Data taken from a collection:
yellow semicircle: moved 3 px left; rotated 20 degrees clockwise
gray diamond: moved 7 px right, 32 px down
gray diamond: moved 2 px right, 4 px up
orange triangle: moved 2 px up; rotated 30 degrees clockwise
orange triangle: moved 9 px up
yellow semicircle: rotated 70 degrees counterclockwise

*Set exercise:* How many lines in the material contain the word "gray", matching its case exactly? Reply with the tally alone.

*Exercise answer:* 2